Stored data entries
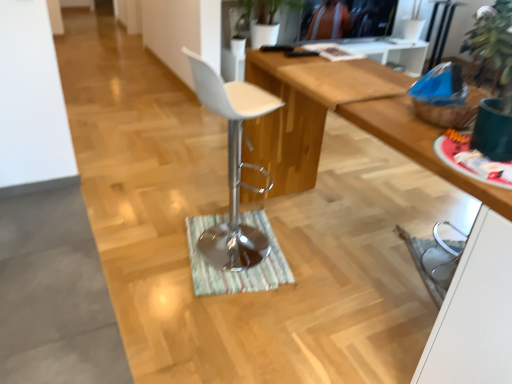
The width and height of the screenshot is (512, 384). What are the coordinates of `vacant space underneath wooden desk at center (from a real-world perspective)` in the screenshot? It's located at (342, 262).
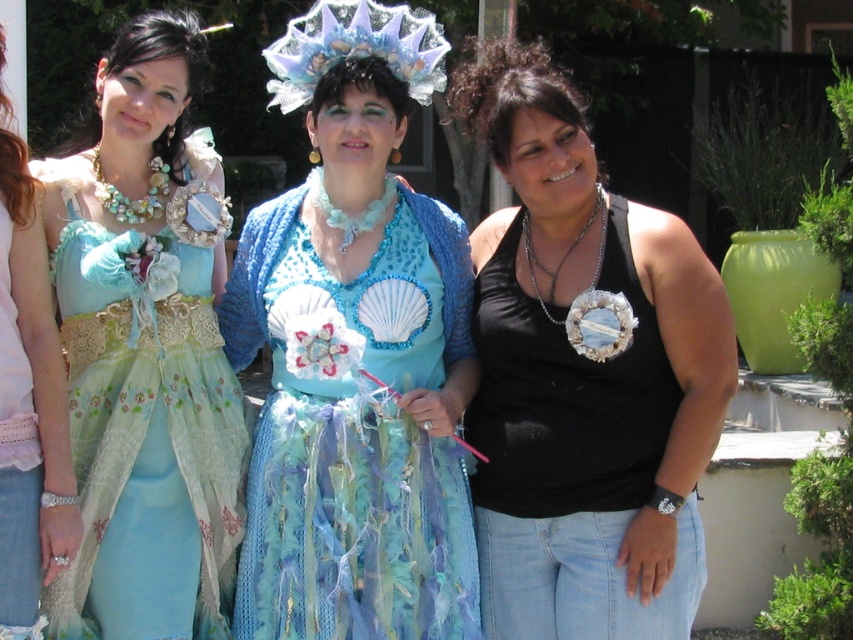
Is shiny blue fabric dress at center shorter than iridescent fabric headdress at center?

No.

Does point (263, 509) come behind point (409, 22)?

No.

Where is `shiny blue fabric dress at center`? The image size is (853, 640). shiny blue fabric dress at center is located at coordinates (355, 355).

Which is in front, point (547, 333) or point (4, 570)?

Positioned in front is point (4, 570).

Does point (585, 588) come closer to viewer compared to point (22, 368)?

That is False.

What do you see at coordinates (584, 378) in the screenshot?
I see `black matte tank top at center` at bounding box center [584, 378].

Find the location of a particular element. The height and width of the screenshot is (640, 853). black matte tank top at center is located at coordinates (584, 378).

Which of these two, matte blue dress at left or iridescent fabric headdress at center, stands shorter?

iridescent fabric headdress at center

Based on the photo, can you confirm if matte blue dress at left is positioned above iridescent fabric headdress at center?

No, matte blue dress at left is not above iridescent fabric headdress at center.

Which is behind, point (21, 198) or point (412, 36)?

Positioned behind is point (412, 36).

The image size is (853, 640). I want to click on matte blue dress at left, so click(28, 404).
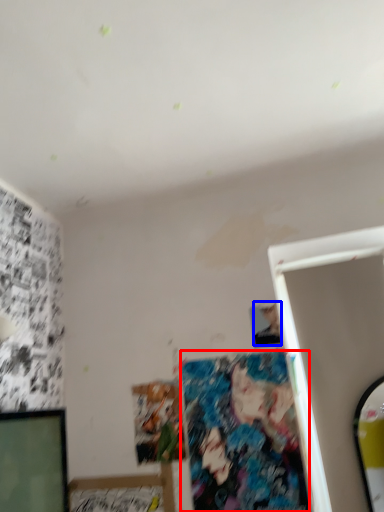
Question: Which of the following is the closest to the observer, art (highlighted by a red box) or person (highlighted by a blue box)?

WHAT YOU ARE ASKED TO DO ▸
Reproduce the whole listing above word for word, omitting the pictures.

SOLUTION FOR THIS PROBLEM ▸
The width and height of the screenshot is (512, 384). What are the coordinates of `vacant space underneath wooden desk at center (from a real-world perspective)` in the screenshot? It's located at (342, 262).
Is shiny blue fabric dress at center shorter than iridescent fabric headdress at center?

No.

Does point (263, 509) come behind point (409, 22)?

No.

Where is `shiny blue fabric dress at center`? The image size is (853, 640). shiny blue fabric dress at center is located at coordinates (355, 355).

Which is in front, point (547, 333) or point (4, 570)?

Positioned in front is point (4, 570).

Does point (585, 588) come closer to viewer compared to point (22, 368)?

That is False.

What do you see at coordinates (584, 378) in the screenshot?
I see `black matte tank top at center` at bounding box center [584, 378].

Find the location of a particular element. The height and width of the screenshot is (640, 853). black matte tank top at center is located at coordinates (584, 378).

Which of these two, matte blue dress at left or iridescent fabric headdress at center, stands shorter?

iridescent fabric headdress at center

Based on the photo, can you confirm if matte blue dress at left is positioned above iridescent fabric headdress at center?

No, matte blue dress at left is not above iridescent fabric headdress at center.

Which is behind, point (21, 198) or point (412, 36)?

Positioned behind is point (412, 36).

The image size is (853, 640). I want to click on matte blue dress at left, so click(28, 404).
Question: Which of the following is the closest to the observer, art (highlighted by a red box) or person (highlighted by a blue box)?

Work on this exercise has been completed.